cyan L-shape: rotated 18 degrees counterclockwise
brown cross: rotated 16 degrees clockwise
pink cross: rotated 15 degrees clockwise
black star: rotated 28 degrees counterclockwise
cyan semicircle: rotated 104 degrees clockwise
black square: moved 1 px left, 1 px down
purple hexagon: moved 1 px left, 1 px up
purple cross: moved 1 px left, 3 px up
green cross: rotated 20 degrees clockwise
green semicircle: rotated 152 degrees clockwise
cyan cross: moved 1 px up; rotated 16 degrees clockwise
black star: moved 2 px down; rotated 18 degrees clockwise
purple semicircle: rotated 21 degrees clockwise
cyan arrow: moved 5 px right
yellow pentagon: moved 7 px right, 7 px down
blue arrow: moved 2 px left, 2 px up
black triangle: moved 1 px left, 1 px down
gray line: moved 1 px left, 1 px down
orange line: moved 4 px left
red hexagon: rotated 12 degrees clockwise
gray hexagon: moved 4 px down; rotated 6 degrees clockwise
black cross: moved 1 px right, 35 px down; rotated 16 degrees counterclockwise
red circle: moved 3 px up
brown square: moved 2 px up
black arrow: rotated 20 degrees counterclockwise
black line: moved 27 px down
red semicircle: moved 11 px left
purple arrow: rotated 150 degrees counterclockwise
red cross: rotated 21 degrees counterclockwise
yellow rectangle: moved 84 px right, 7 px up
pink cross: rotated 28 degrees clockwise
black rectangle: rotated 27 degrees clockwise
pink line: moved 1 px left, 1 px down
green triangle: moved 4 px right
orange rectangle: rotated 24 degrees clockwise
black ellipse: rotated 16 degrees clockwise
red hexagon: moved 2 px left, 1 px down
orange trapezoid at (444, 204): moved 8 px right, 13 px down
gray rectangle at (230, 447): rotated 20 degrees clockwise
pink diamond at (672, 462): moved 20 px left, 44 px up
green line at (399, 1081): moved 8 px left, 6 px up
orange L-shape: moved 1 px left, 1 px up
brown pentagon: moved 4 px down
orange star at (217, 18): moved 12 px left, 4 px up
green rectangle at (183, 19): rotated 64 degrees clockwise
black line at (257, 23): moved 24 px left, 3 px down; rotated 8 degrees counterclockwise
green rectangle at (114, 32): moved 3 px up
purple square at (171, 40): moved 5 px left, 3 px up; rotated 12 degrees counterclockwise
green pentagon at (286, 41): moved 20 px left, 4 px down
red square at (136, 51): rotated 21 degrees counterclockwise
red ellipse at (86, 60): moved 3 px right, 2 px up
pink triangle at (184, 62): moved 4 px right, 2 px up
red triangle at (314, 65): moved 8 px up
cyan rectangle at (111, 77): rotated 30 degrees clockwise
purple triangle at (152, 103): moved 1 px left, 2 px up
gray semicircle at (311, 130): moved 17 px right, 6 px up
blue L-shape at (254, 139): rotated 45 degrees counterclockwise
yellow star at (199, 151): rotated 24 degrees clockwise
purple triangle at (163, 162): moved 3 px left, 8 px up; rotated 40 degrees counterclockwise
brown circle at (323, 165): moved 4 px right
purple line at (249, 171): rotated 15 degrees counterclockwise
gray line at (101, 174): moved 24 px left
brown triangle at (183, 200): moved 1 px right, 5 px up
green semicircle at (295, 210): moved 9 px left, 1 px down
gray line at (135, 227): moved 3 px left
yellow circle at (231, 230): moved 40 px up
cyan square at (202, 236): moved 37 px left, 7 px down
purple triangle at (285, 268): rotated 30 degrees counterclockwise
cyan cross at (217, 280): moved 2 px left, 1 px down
* * *
§ To do
With the line holding "green rectangle at (183, 19): rotated" as the first and the line holding "gray line at (101, 174): moved 24 px left" as the last, set down that range of the entries above exactly, and nothing else.

§ Solved exercise
green rectangle at (183, 19): rotated 64 degrees clockwise
black line at (257, 23): moved 24 px left, 3 px down; rotated 8 degrees counterclockwise
green rectangle at (114, 32): moved 3 px up
purple square at (171, 40): moved 5 px left, 3 px up; rotated 12 degrees counterclockwise
green pentagon at (286, 41): moved 20 px left, 4 px down
red square at (136, 51): rotated 21 degrees counterclockwise
red ellipse at (86, 60): moved 3 px right, 2 px up
pink triangle at (184, 62): moved 4 px right, 2 px up
red triangle at (314, 65): moved 8 px up
cyan rectangle at (111, 77): rotated 30 degrees clockwise
purple triangle at (152, 103): moved 1 px left, 2 px up
gray semicircle at (311, 130): moved 17 px right, 6 px up
blue L-shape at (254, 139): rotated 45 degrees counterclockwise
yellow star at (199, 151): rotated 24 degrees clockwise
purple triangle at (163, 162): moved 3 px left, 8 px up; rotated 40 degrees counterclockwise
brown circle at (323, 165): moved 4 px right
purple line at (249, 171): rotated 15 degrees counterclockwise
gray line at (101, 174): moved 24 px left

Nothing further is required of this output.